## Task goal
Please copy out the full listing that follows exactly; no picture belongs in the copy.

Top of Material shown

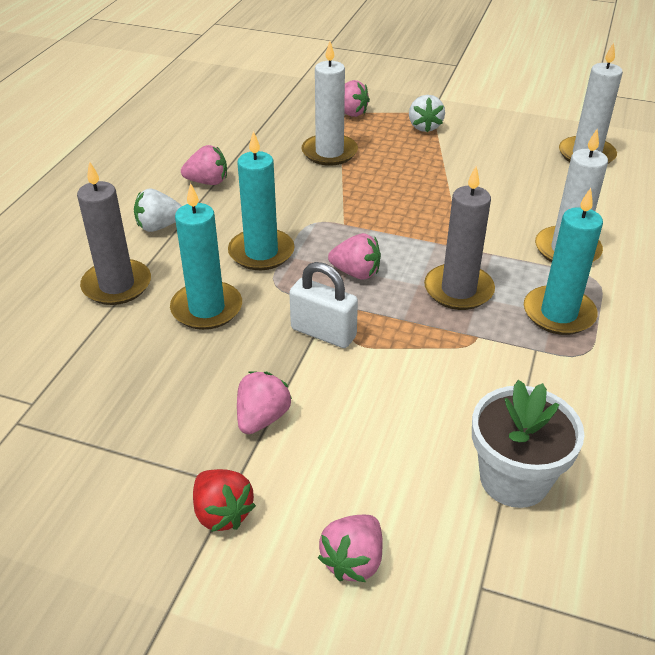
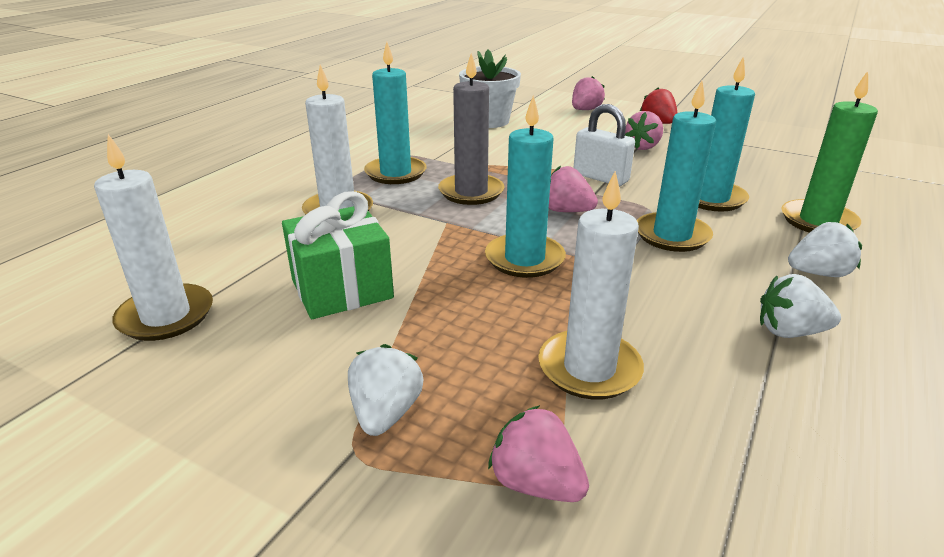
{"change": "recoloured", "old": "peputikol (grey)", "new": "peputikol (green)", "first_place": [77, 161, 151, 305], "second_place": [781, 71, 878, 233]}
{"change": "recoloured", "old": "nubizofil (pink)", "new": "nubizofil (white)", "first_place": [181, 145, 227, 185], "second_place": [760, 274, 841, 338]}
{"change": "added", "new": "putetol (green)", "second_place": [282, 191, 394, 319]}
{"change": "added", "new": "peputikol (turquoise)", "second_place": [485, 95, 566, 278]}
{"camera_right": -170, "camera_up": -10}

Bottom of Material shown

## Written solution
{"change": "recoloured", "old": "peputikol (grey)", "new": "peputikol (green)", "first_place": [77, 161, 151, 305], "second_place": [781, 71, 878, 233]}
{"change": "recoloured", "old": "nubizofil (pink)", "new": "nubizofil (white)", "first_place": [181, 145, 227, 185], "second_place": [760, 274, 841, 338]}
{"change": "added", "new": "putetol (green)", "second_place": [282, 191, 394, 319]}
{"change": "added", "new": "peputikol (turquoise)", "second_place": [485, 95, 566, 278]}
{"camera_right": -170, "camera_up": -10}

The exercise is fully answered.